» **Extracted material**:
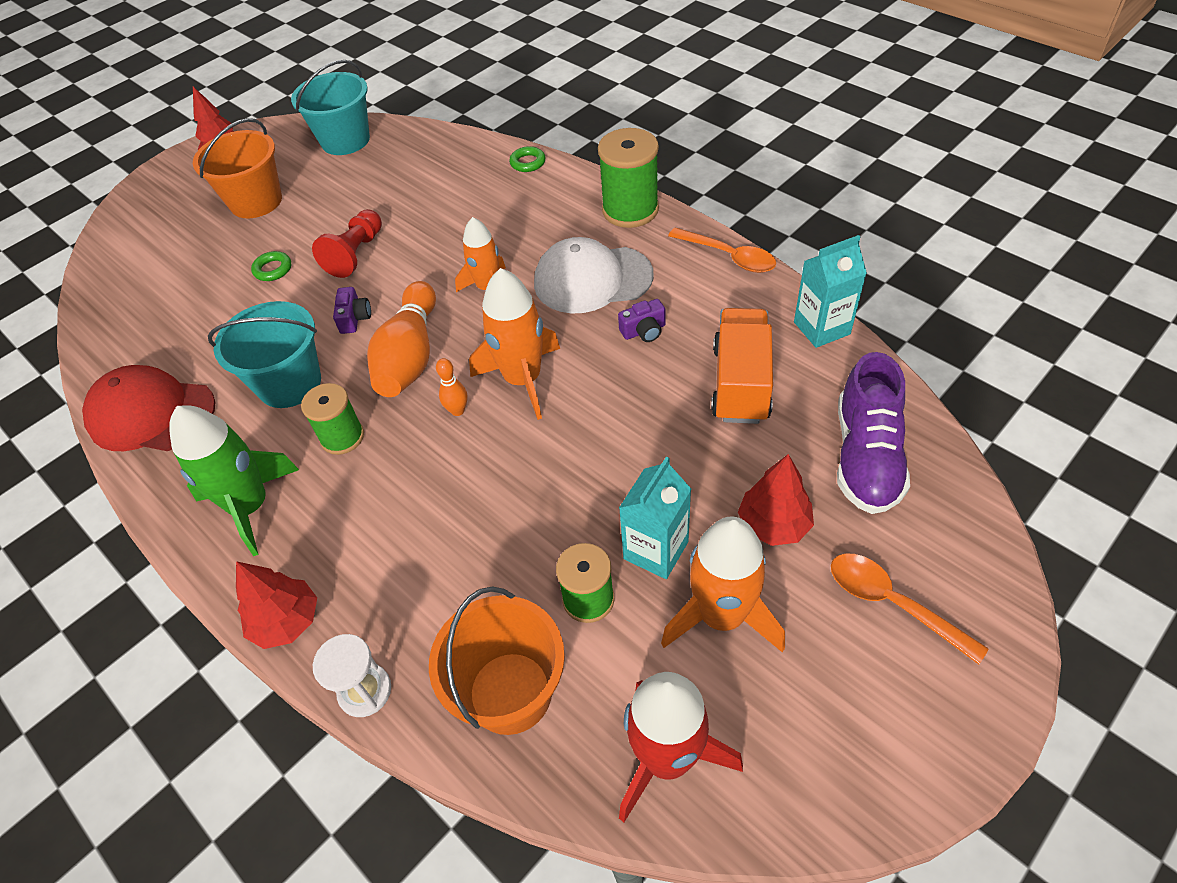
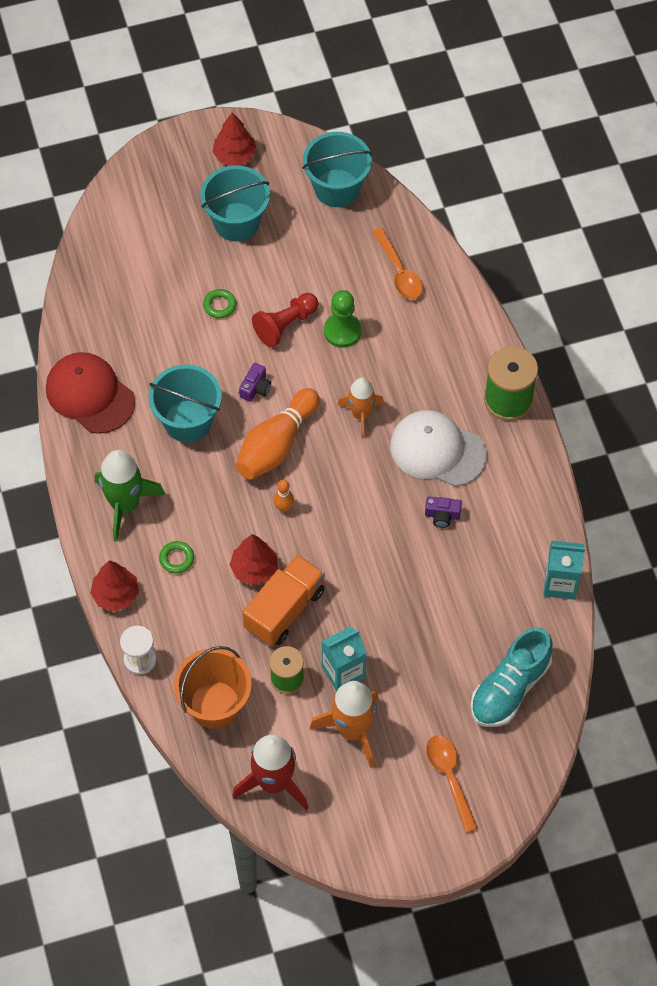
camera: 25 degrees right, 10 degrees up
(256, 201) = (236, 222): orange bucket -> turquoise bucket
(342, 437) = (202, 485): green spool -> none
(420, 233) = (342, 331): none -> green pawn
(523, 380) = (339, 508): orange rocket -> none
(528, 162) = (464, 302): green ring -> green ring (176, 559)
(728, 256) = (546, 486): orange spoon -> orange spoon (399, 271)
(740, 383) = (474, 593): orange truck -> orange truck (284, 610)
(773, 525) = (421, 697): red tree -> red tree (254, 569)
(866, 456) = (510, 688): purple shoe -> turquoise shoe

» **Description of the task**: Where does the string "turquoise" occur in the data above? Copy every line that holds it.

» **Answer to the exercise**:
(256, 201) = (236, 222): orange bucket -> turquoise bucket
(866, 456) = (510, 688): purple shoe -> turquoise shoe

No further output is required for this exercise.